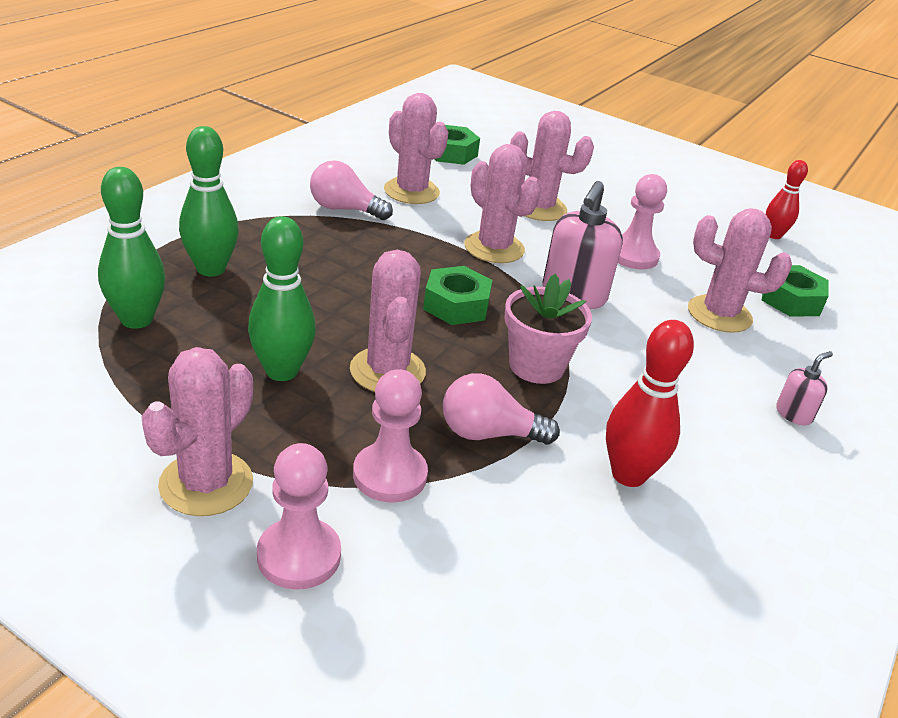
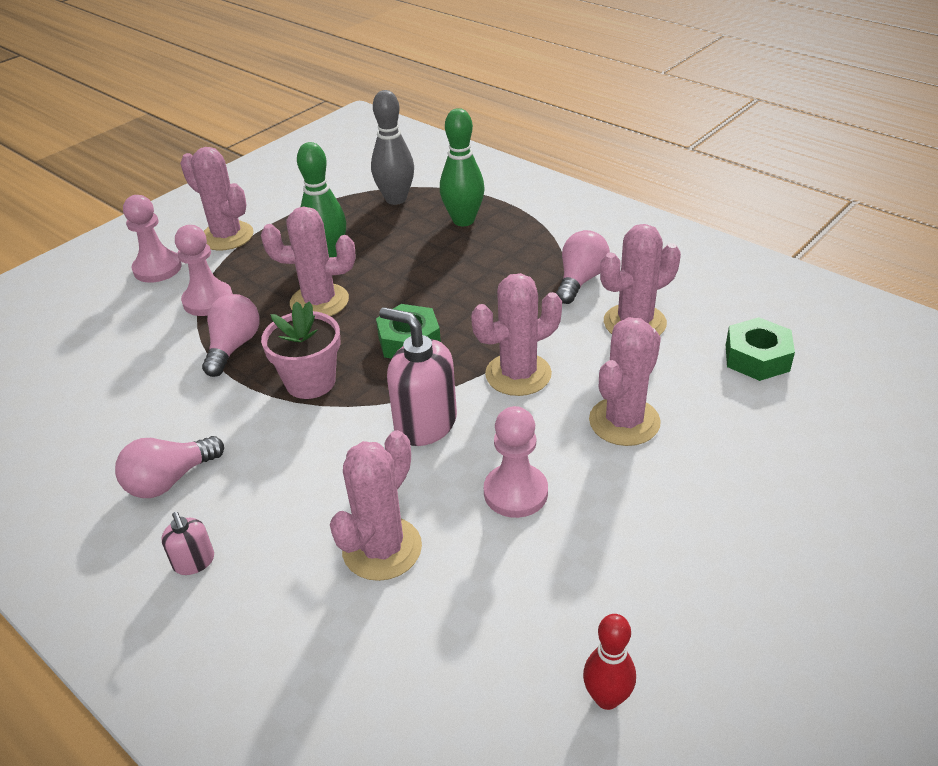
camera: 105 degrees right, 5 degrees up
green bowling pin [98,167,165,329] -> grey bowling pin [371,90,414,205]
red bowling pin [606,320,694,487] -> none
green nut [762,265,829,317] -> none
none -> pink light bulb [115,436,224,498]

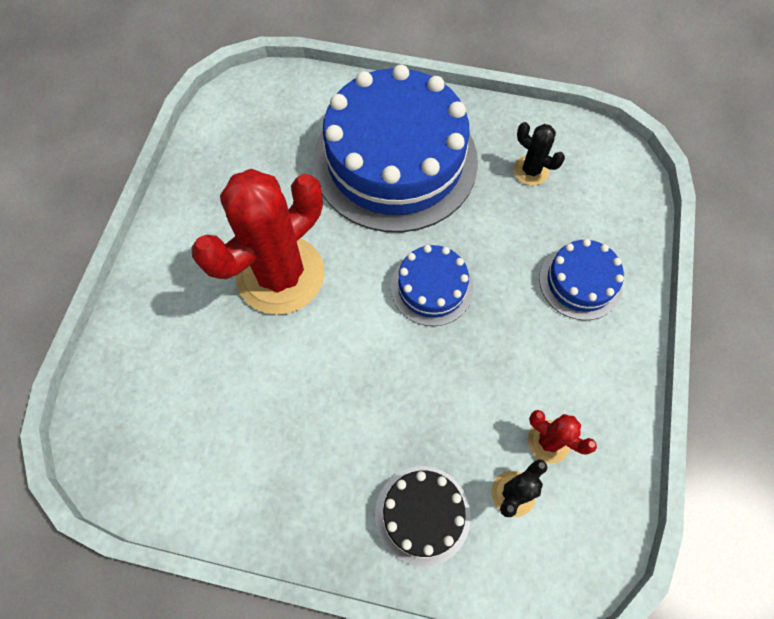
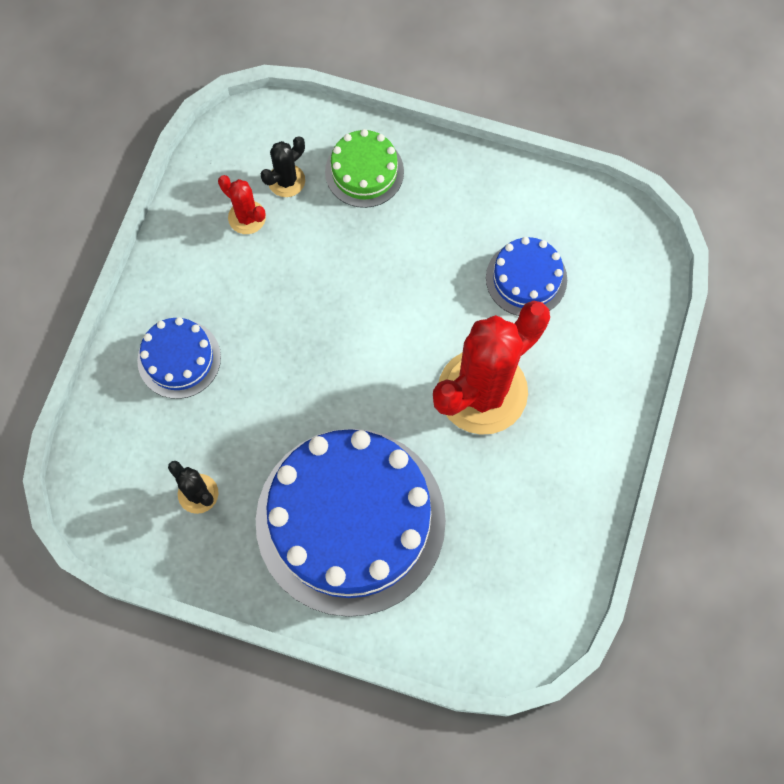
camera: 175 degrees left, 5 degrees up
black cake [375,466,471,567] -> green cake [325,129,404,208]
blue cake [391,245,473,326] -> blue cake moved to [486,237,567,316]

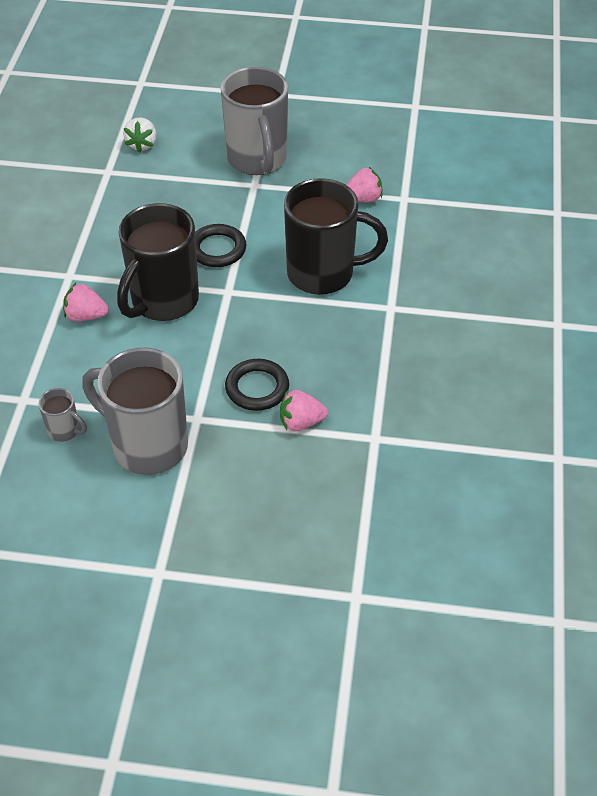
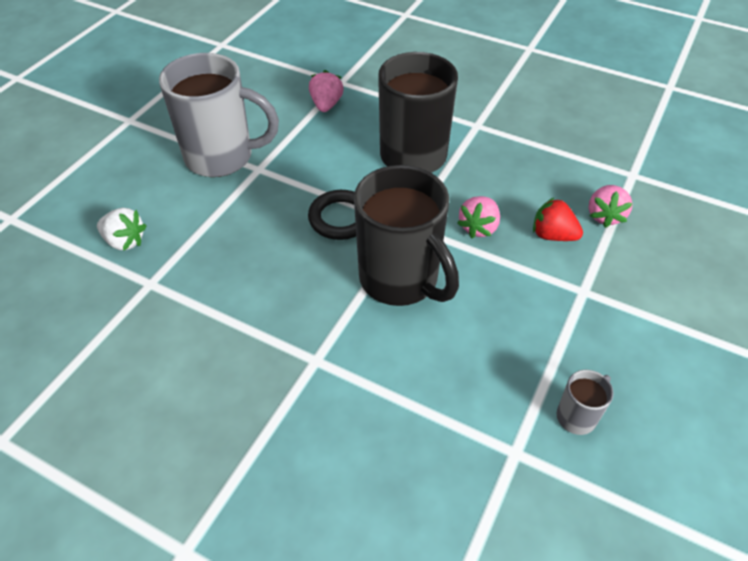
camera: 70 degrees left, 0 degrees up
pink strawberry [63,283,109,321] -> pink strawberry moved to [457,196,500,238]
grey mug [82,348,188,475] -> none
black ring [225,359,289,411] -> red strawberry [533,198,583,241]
────────
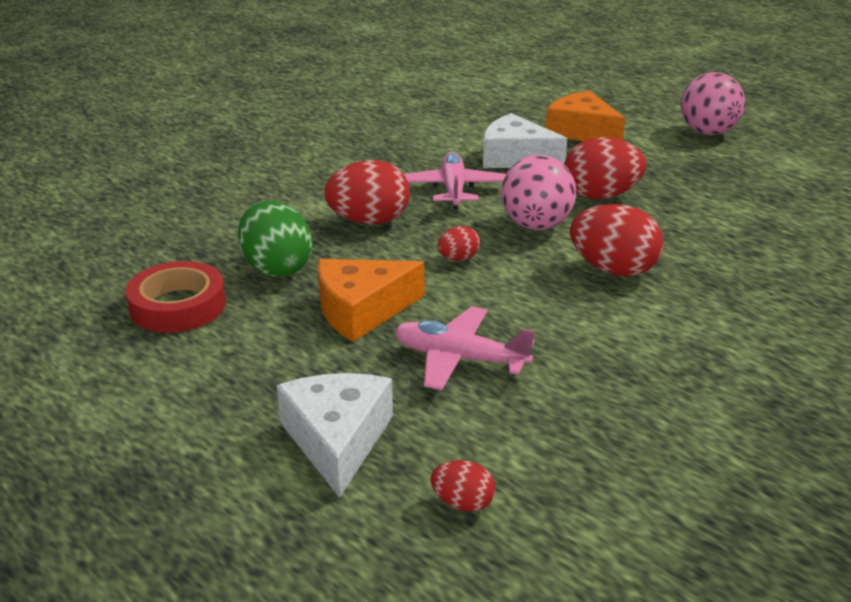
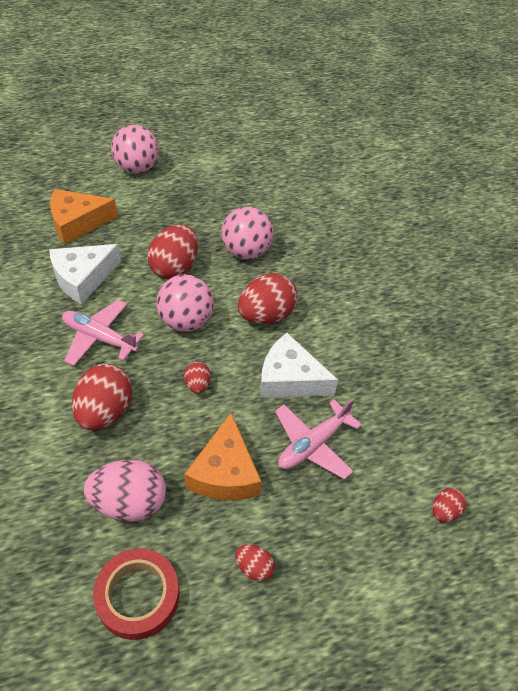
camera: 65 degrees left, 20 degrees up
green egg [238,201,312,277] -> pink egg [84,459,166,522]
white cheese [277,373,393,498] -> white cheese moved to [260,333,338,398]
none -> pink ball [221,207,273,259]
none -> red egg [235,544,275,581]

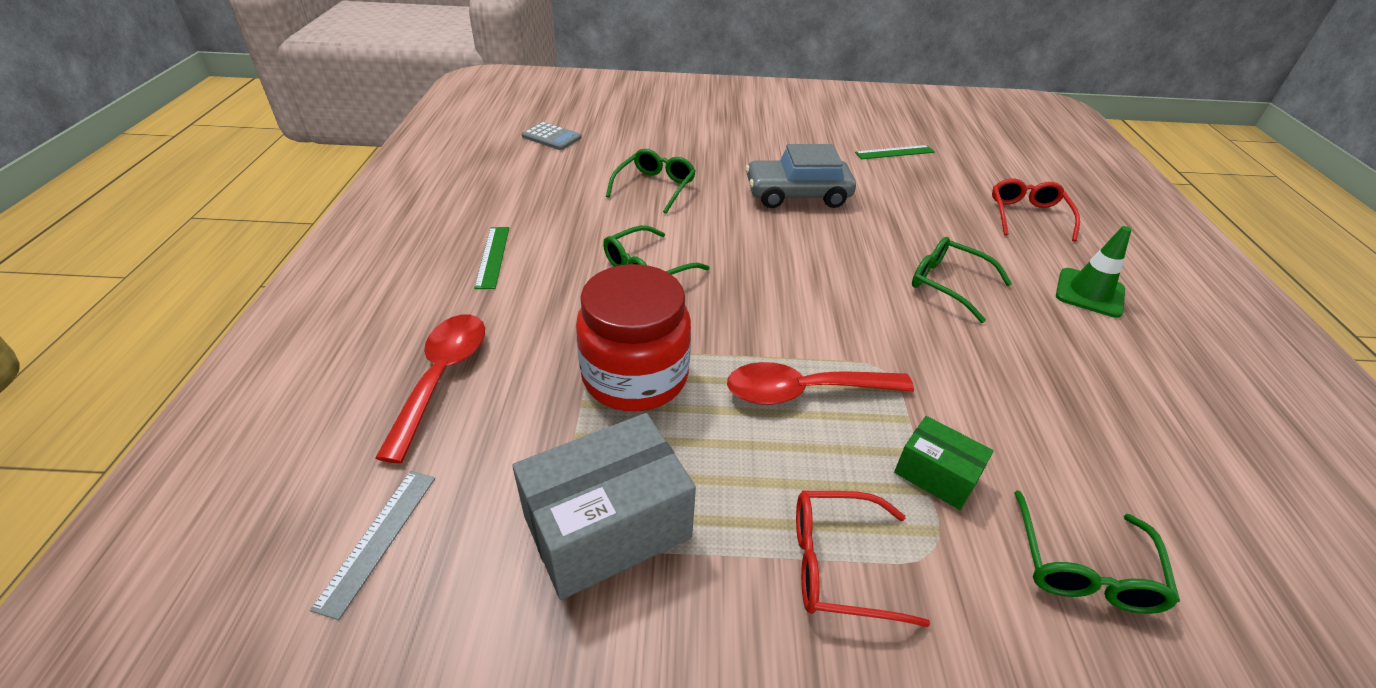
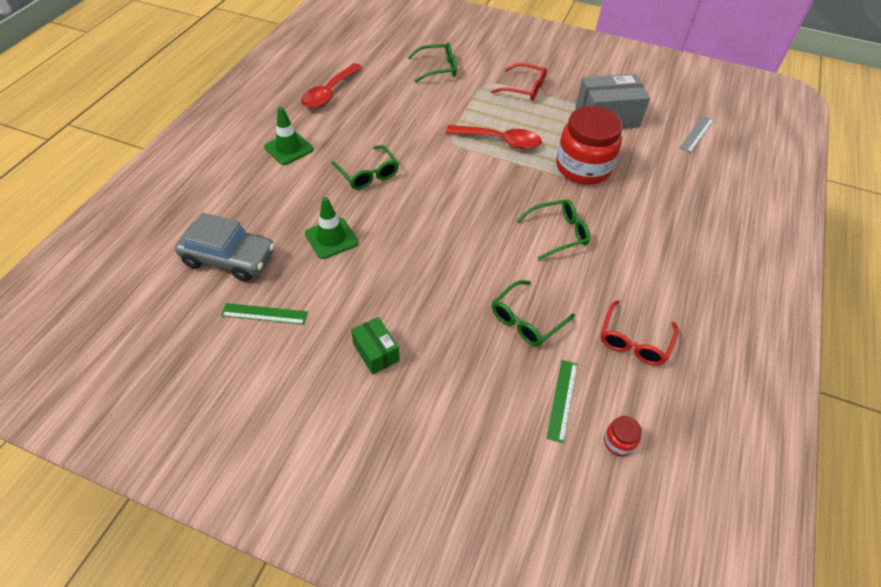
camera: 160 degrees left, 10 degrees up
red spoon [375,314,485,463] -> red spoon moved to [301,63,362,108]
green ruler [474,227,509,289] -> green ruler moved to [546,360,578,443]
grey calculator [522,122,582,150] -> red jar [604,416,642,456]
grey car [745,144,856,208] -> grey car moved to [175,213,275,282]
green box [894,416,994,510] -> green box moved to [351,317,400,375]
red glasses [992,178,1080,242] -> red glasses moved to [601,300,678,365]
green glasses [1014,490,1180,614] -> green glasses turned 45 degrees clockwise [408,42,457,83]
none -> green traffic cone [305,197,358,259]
────────
* _WHAT THIS TASK INVOLVES_:
Find the line with "green ruler [474,227,509,289]" in the material above. Reproduce it and each line after it up to and including the line with "none -> green traffic cone [305,197,358,259]".

* _TASK OUTPUT_:
green ruler [474,227,509,289] -> green ruler moved to [546,360,578,443]
grey calculator [522,122,582,150] -> red jar [604,416,642,456]
grey car [745,144,856,208] -> grey car moved to [175,213,275,282]
green box [894,416,994,510] -> green box moved to [351,317,400,375]
red glasses [992,178,1080,242] -> red glasses moved to [601,300,678,365]
green glasses [1014,490,1180,614] -> green glasses turned 45 degrees clockwise [408,42,457,83]
none -> green traffic cone [305,197,358,259]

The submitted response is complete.